**Task statement**
From the entries below, transcribe exactly the lines between the line holding "turquoise scissors: 3 -> 1" and the line holding "yellow phone: 1 -> 3", inclusive; skip all other lines.

**Supplied records**
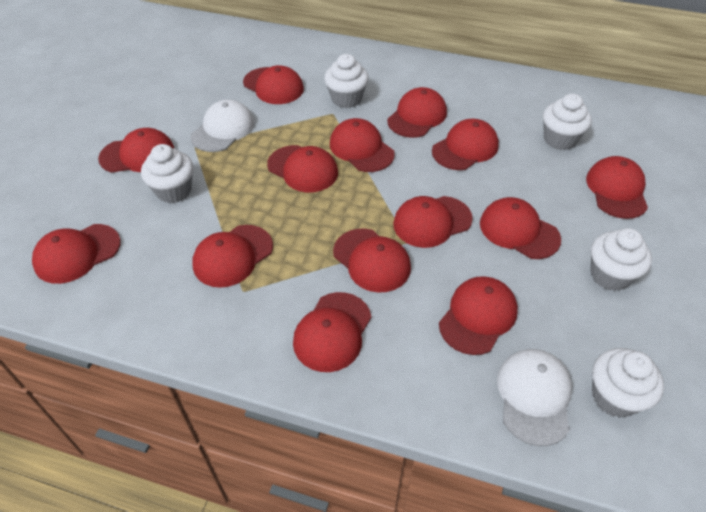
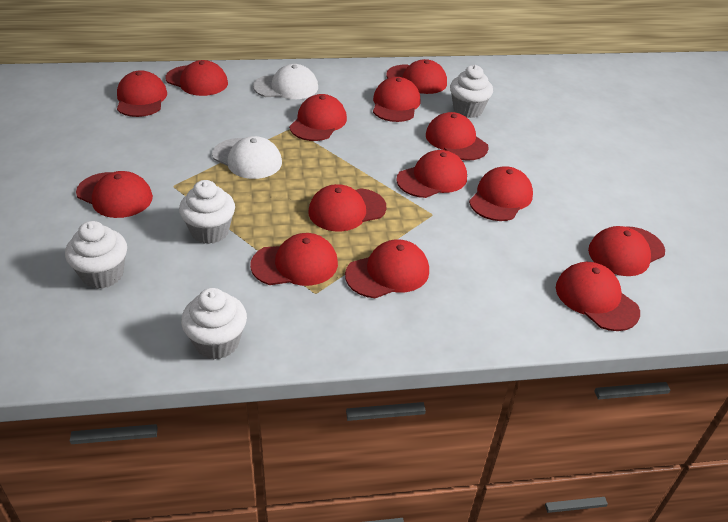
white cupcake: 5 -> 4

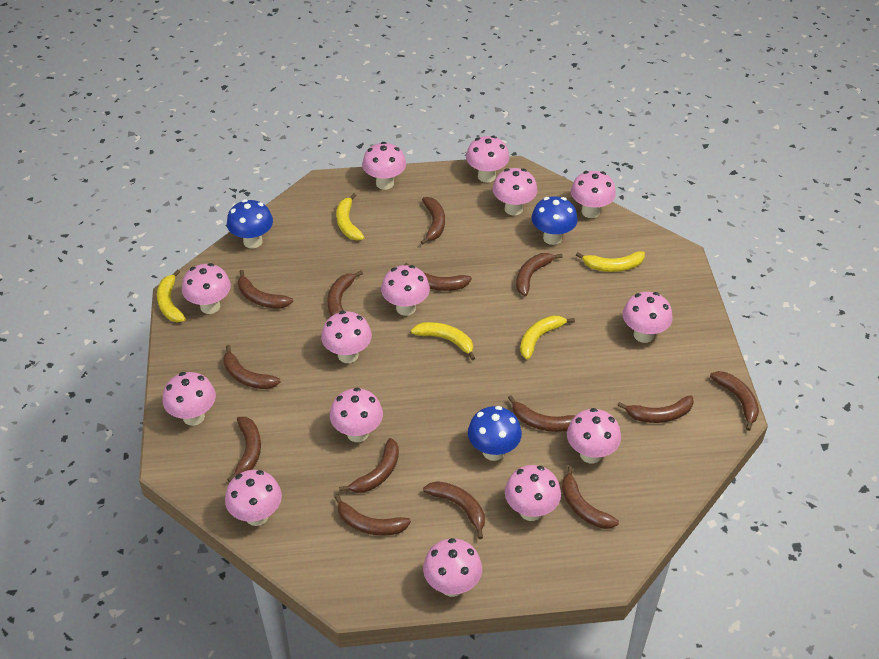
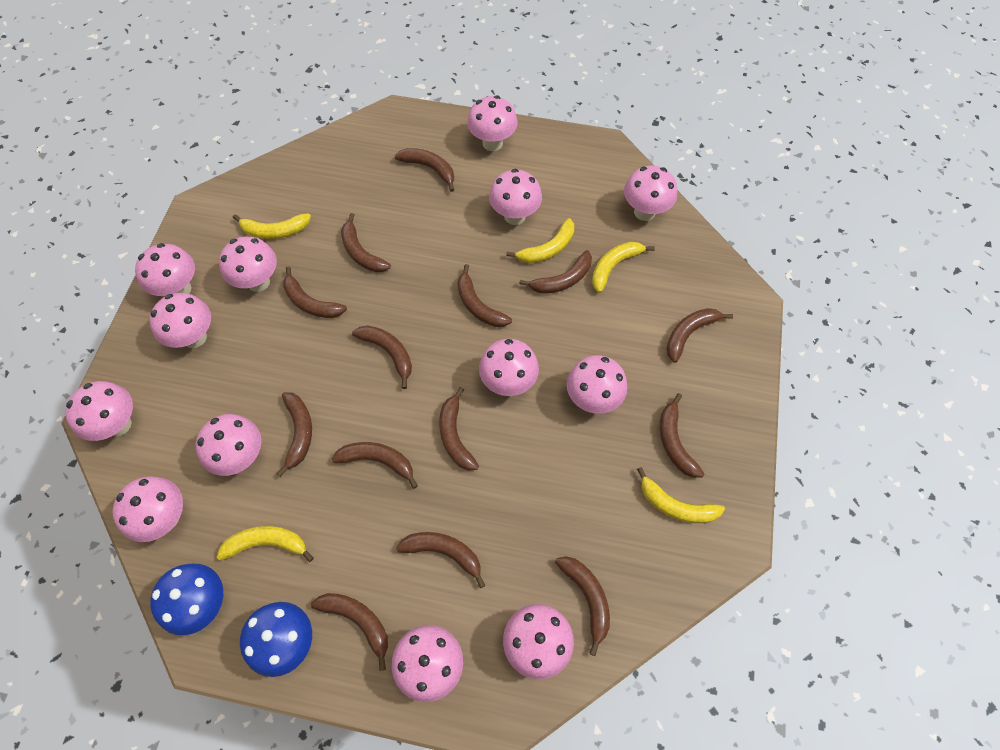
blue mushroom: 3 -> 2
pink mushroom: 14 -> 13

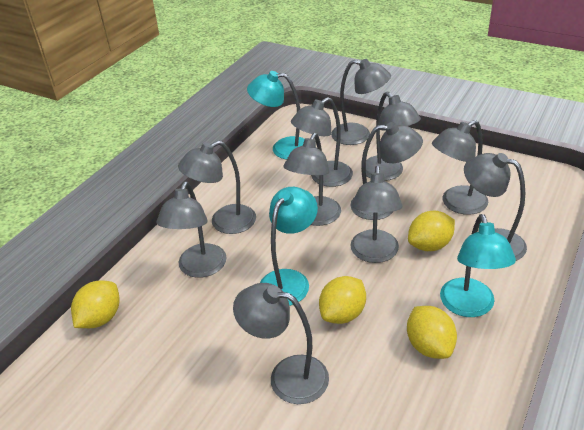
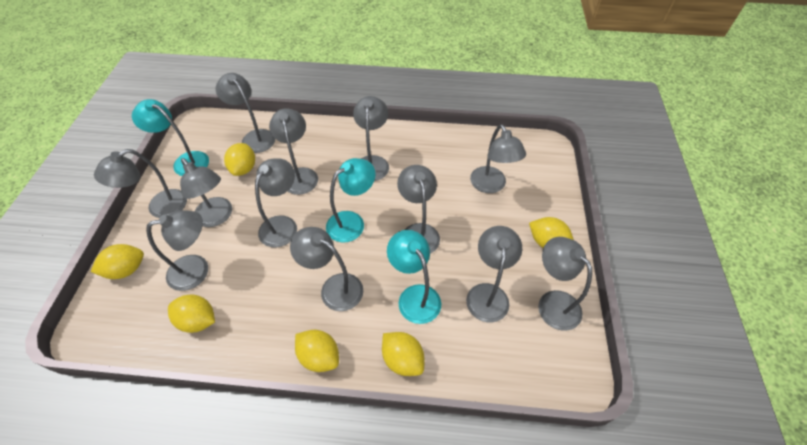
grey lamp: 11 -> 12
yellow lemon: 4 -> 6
==
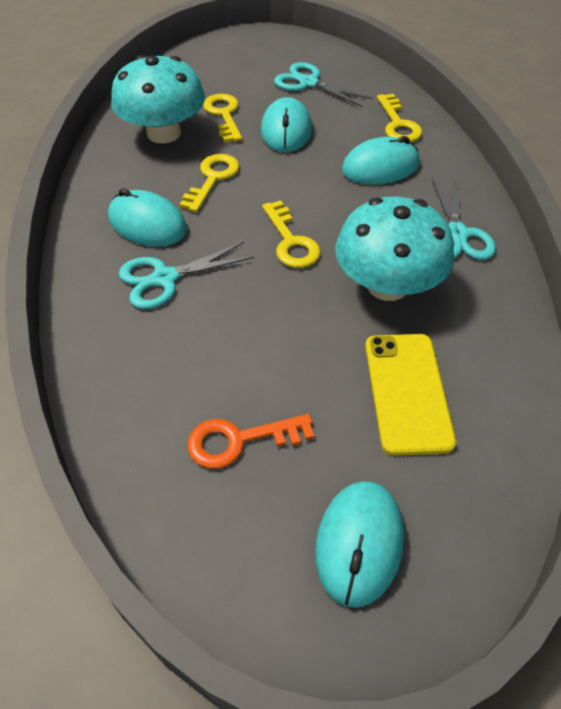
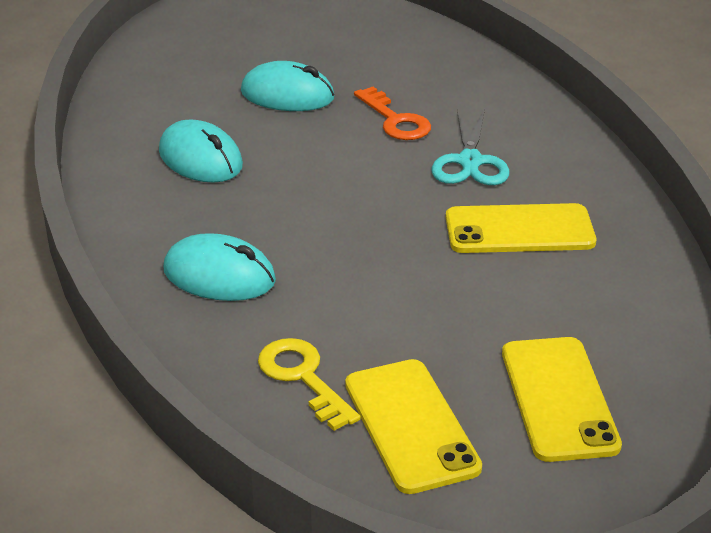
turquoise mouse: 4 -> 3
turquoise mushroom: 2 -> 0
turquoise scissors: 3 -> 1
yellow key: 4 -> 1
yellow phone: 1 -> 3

**Your response**
turquoise scissors: 3 -> 1
yellow key: 4 -> 1
yellow phone: 1 -> 3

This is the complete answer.